*ROWS*.
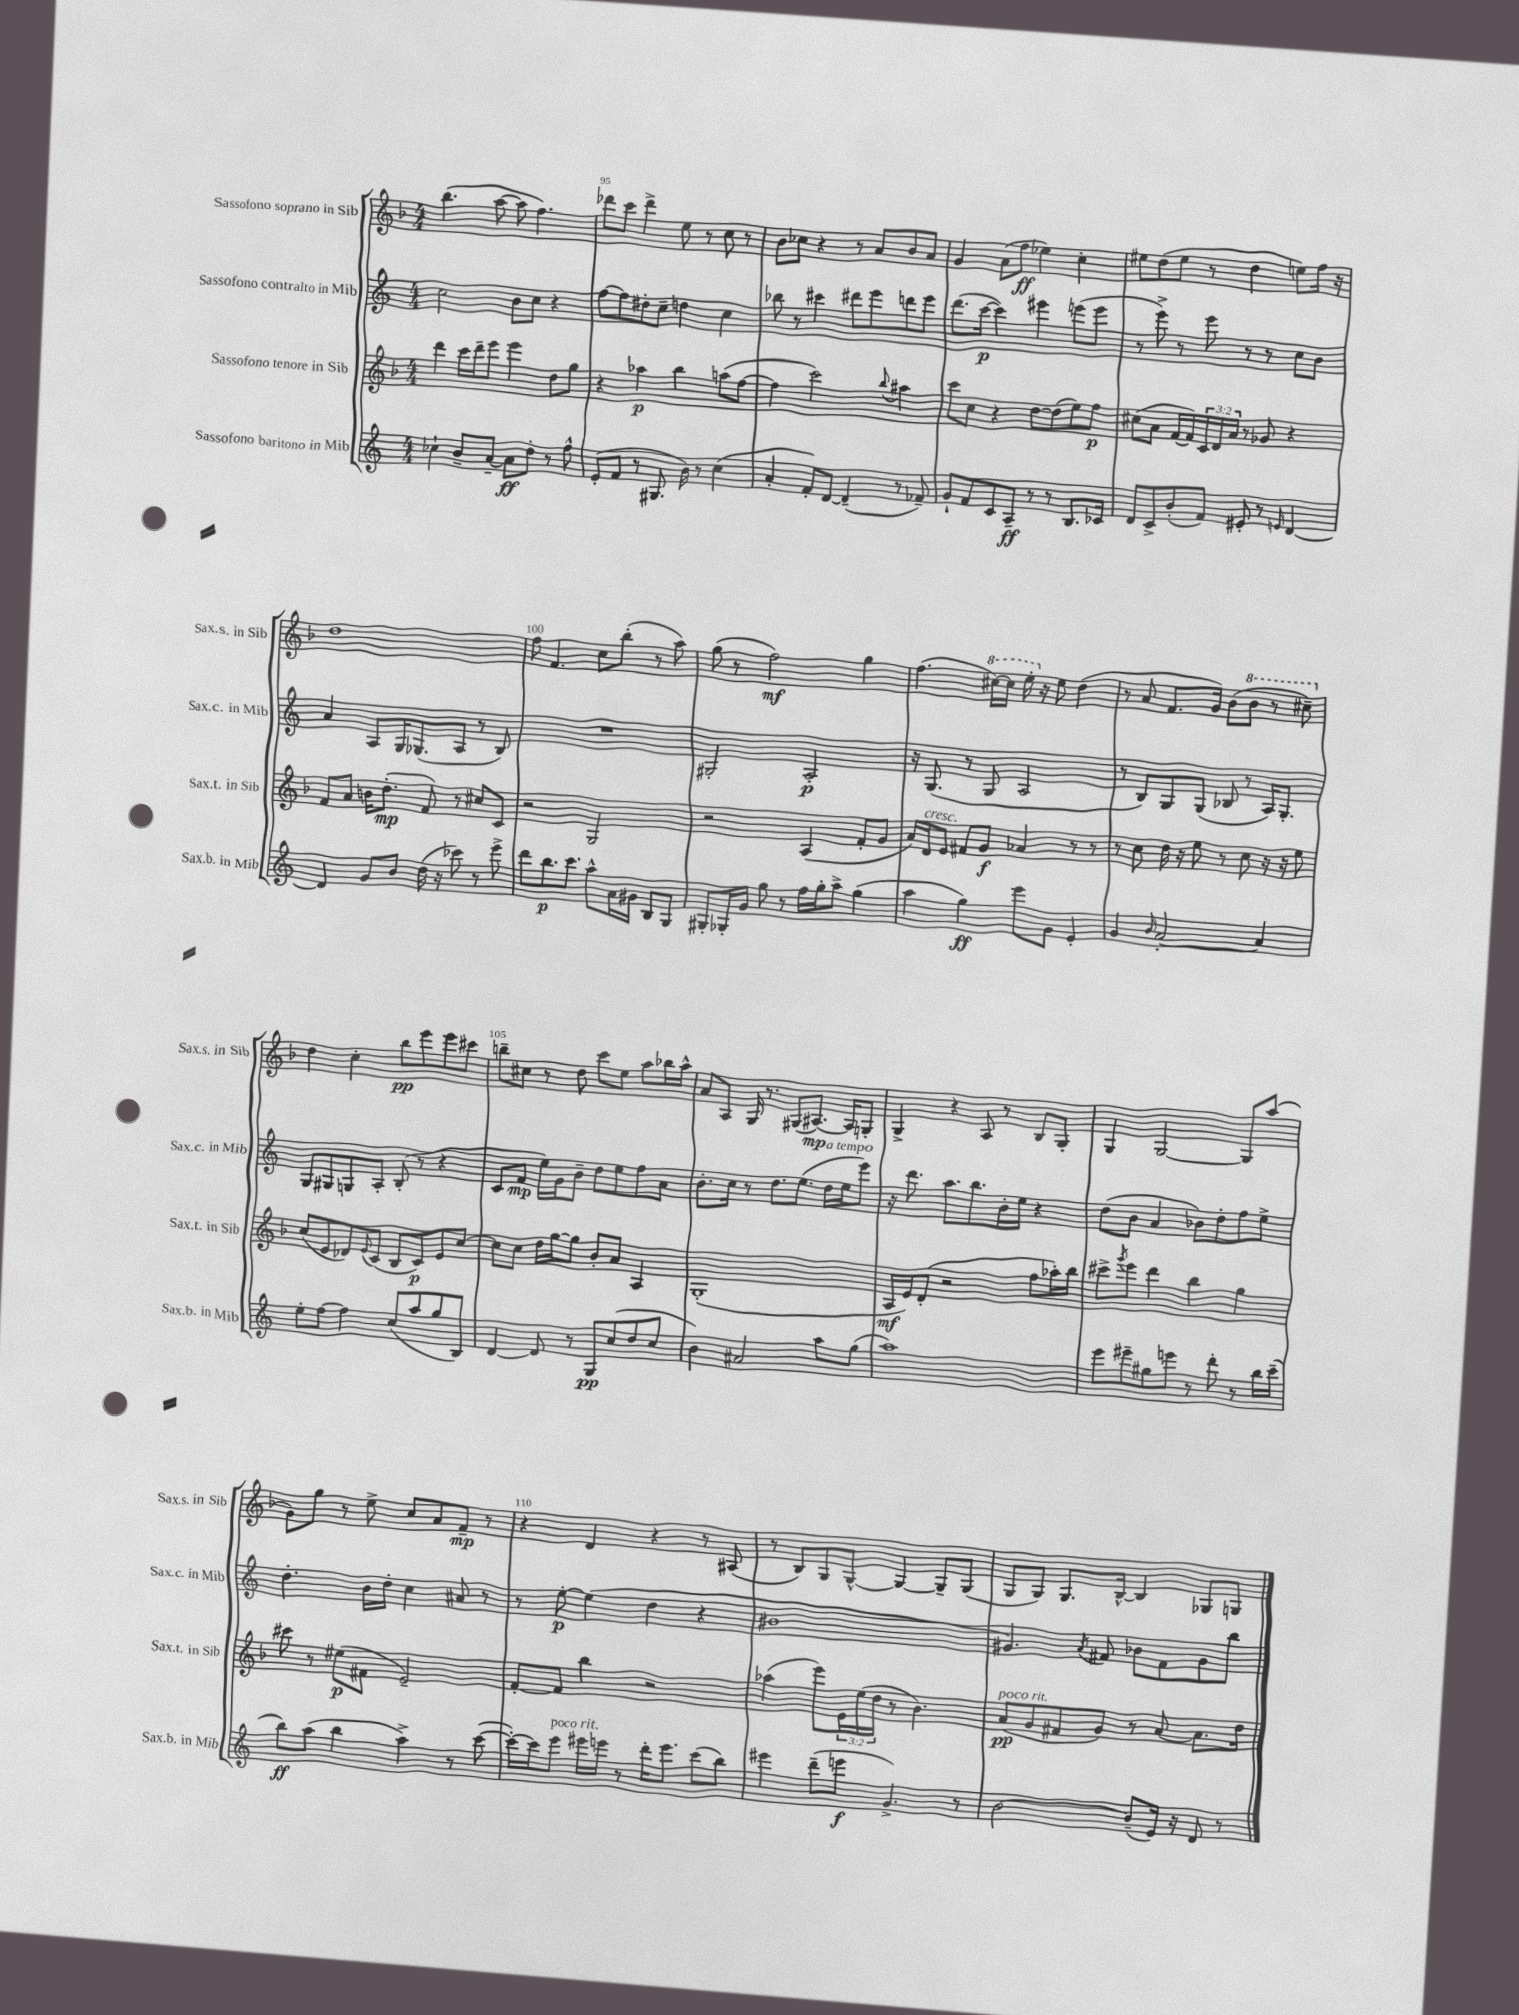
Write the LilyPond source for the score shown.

==

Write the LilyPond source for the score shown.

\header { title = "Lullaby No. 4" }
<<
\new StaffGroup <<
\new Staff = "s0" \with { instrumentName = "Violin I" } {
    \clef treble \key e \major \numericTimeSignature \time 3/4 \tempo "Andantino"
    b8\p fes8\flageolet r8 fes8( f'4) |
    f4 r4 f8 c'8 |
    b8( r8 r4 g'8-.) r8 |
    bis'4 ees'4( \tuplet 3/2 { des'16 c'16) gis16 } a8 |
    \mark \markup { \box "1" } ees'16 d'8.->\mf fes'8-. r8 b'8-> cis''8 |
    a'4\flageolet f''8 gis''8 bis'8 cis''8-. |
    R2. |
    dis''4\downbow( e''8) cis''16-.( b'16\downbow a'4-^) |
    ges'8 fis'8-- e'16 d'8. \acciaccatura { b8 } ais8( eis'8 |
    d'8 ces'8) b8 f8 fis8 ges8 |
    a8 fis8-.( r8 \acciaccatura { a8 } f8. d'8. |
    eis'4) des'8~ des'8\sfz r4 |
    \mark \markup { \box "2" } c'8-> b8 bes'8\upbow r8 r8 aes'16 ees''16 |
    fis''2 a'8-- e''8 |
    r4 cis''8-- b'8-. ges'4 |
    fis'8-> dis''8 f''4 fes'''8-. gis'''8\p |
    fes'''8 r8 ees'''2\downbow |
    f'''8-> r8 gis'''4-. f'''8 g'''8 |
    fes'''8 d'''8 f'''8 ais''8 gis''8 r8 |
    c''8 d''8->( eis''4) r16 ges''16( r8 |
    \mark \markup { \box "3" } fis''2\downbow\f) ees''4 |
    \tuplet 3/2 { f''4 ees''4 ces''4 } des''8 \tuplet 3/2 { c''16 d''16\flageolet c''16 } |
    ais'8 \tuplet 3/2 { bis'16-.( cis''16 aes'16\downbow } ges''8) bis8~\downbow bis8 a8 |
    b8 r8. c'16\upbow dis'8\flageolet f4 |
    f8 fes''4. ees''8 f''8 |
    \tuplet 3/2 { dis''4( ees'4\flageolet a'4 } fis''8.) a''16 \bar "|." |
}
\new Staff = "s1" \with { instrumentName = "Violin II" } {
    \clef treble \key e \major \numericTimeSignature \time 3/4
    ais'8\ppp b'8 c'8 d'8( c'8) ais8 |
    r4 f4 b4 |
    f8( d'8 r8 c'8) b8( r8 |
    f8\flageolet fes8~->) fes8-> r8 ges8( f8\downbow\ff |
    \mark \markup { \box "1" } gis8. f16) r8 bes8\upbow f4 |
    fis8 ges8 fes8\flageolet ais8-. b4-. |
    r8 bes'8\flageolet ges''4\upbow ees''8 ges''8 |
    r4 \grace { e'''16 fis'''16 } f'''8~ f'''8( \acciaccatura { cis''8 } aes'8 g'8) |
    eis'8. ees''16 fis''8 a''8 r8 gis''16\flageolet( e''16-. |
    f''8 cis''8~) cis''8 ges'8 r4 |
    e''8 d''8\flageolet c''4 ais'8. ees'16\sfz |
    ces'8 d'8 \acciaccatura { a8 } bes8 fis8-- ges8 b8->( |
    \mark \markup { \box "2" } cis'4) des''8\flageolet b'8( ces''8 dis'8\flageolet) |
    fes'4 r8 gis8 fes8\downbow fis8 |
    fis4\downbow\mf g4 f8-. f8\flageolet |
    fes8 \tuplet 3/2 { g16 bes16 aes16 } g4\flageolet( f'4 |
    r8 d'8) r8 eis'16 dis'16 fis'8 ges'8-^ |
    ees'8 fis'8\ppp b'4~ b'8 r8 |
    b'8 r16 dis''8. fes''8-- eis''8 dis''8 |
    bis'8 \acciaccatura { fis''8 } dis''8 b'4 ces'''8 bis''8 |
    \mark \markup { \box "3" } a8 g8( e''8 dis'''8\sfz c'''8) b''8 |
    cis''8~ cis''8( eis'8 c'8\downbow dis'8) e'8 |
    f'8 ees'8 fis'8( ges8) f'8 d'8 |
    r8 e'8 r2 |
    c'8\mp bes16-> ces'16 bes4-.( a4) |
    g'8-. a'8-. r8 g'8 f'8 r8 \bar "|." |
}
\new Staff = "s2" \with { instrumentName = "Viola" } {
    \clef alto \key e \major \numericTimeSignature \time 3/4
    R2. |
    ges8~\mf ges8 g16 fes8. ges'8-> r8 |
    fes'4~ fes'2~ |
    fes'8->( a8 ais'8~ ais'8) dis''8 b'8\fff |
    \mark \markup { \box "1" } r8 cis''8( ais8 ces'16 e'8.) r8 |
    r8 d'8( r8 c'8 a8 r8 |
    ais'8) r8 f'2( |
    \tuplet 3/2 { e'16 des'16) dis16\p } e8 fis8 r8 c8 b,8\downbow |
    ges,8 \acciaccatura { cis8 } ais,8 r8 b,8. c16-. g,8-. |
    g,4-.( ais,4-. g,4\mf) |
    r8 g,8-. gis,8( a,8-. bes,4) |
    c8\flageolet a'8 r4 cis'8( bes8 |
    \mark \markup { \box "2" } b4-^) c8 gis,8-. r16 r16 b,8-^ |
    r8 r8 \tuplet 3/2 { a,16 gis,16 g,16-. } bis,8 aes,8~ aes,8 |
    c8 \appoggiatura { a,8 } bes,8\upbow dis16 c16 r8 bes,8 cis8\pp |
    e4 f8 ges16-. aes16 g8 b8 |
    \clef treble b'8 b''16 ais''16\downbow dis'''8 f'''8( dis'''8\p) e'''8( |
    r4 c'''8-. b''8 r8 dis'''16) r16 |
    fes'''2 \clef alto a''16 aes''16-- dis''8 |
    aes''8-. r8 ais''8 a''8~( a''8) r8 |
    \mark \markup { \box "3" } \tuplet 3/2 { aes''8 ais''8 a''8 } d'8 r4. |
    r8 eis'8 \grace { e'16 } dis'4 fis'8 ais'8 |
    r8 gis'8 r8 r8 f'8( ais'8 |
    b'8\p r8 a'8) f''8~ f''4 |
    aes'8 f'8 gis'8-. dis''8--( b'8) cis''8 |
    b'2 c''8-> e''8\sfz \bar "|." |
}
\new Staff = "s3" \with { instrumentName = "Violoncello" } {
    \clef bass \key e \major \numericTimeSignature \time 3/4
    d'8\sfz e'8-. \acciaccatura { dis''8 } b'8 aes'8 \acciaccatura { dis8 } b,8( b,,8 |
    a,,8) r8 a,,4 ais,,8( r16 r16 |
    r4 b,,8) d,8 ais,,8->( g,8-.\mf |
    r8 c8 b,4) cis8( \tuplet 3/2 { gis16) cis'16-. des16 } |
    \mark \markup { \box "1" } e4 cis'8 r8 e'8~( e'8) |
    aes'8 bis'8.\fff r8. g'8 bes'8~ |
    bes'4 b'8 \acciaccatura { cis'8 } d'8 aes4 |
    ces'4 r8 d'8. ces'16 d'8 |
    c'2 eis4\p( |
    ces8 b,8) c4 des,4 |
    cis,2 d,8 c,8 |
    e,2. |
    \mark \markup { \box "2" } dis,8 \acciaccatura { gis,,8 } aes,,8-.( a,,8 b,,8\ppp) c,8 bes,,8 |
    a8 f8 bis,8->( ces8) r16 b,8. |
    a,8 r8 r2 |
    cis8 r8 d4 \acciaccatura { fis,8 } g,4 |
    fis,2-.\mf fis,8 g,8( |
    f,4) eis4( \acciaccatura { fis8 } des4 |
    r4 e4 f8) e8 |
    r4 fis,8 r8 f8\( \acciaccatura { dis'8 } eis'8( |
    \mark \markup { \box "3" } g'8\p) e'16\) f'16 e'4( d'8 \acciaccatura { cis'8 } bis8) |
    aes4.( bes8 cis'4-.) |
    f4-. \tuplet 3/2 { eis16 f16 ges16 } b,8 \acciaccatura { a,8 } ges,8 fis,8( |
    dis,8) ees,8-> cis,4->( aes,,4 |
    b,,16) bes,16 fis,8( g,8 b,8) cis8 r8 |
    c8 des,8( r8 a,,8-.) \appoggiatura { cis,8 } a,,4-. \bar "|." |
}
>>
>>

*STATED EXERCISE*. Pick out every line in the listing above that contains the string "alto", treating uppercase and lowercase as different.

*THE OUTPUT*.
    \clef alto \key e \major \numericTimeSignature \time 3/4
    fes'''2 \clef alto a''16 aes''16-- dis''8 |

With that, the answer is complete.